═══ PROVIDED DATA ═══

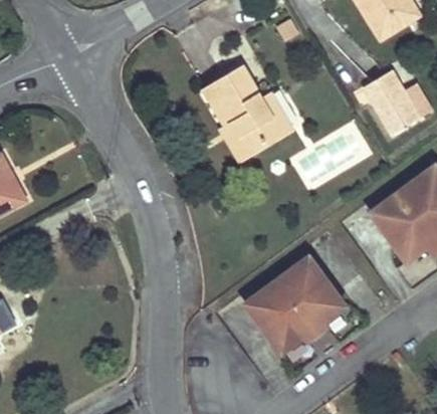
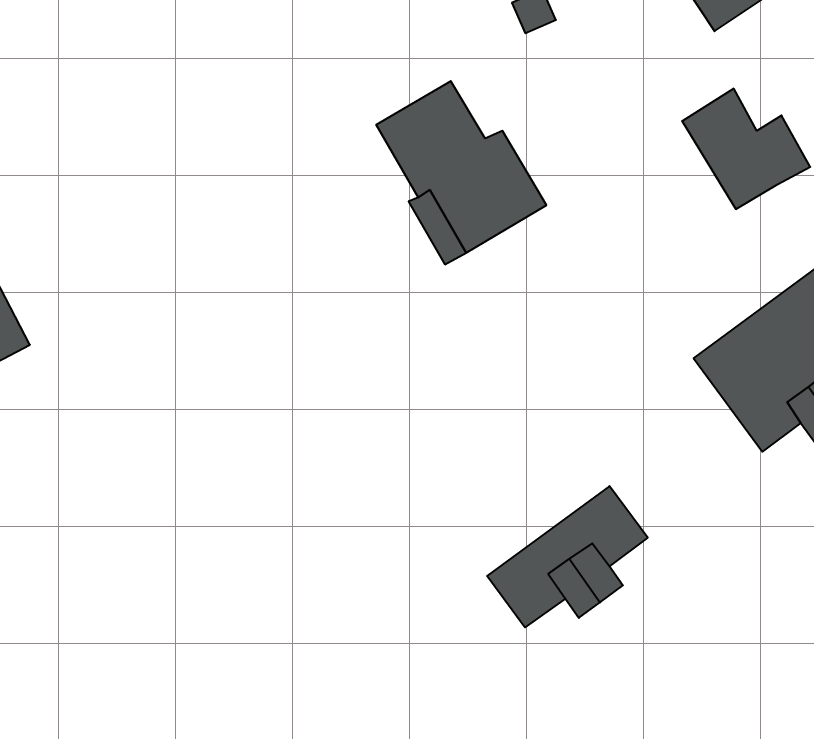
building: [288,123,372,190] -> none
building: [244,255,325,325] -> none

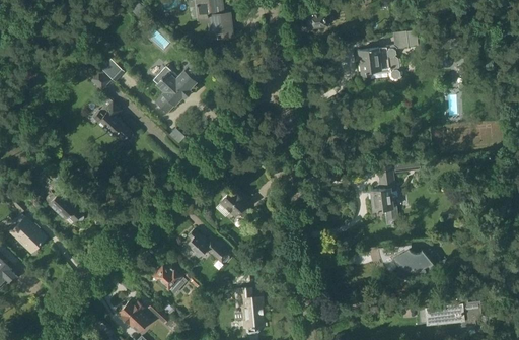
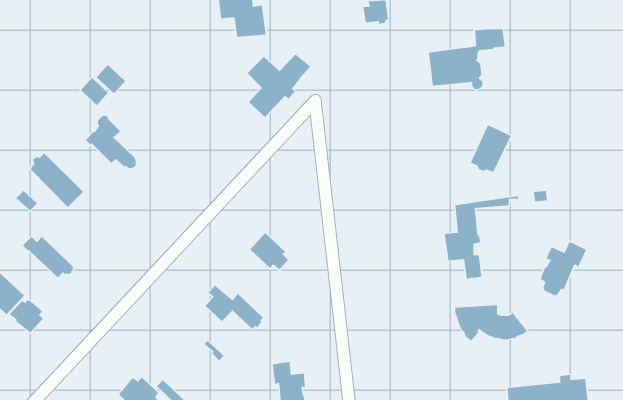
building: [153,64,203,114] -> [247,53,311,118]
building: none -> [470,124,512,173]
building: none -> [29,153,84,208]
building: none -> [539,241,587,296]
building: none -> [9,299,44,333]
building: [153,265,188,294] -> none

═══

▶ WORK TASK: In the entries above, locate every line with the word "none" and copy it.

▶ RESPONSE TO THIS TASK:
building: [288,123,372,190] -> none
building: [244,255,325,325] -> none
building: none -> [470,124,512,173]
building: none -> [29,153,84,208]
building: none -> [539,241,587,296]
building: none -> [9,299,44,333]
building: [153,265,188,294] -> none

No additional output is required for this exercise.